Aim of the exercise: Before you return the lines below, strip out any images and keep every word as written.

Data:
┄┄┄┄┄┄┄┄┄┄┄┄┄┄┄┄┄┄┄┄
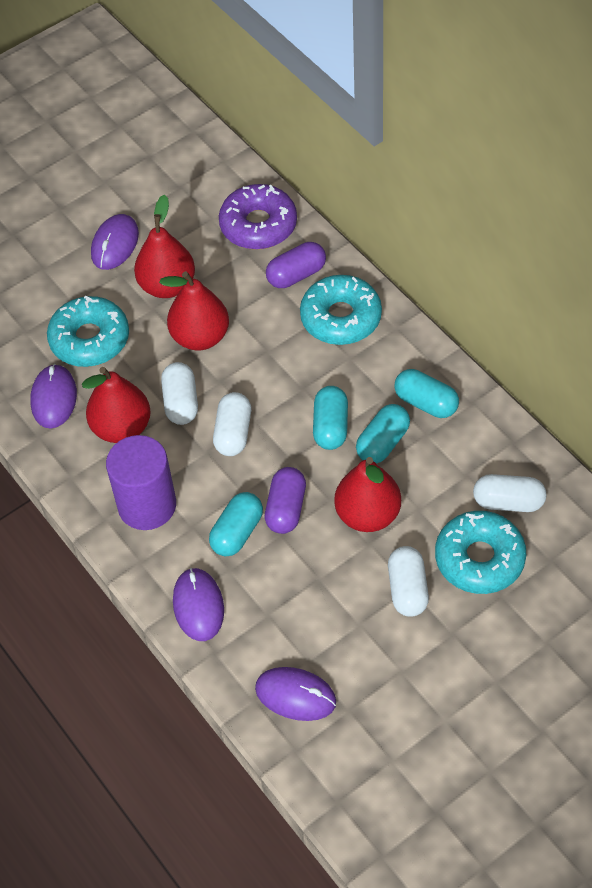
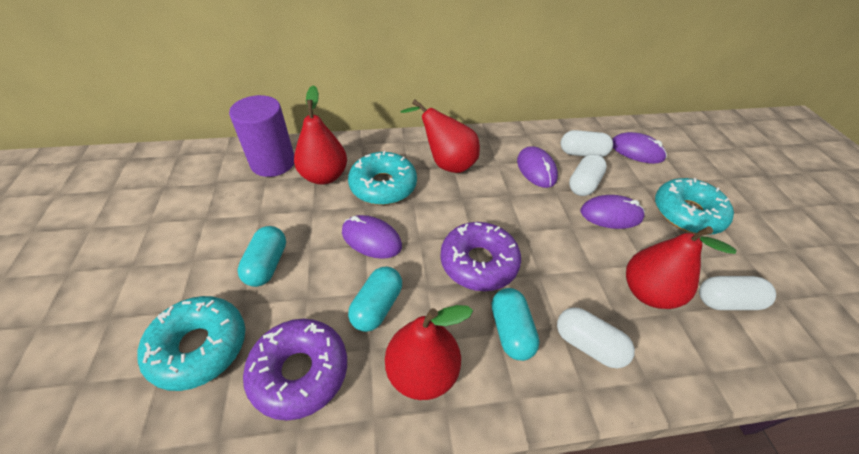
purple capsule: 2 -> 0
purple donut: 1 -> 2
turquoise capsule: 4 -> 3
┄┄┄┄┄┄┄┄┄┄┄┄┄┄┄┄┄┄┄┄
Output:
purple capsule: 2 -> 0
purple donut: 1 -> 2
turquoise capsule: 4 -> 3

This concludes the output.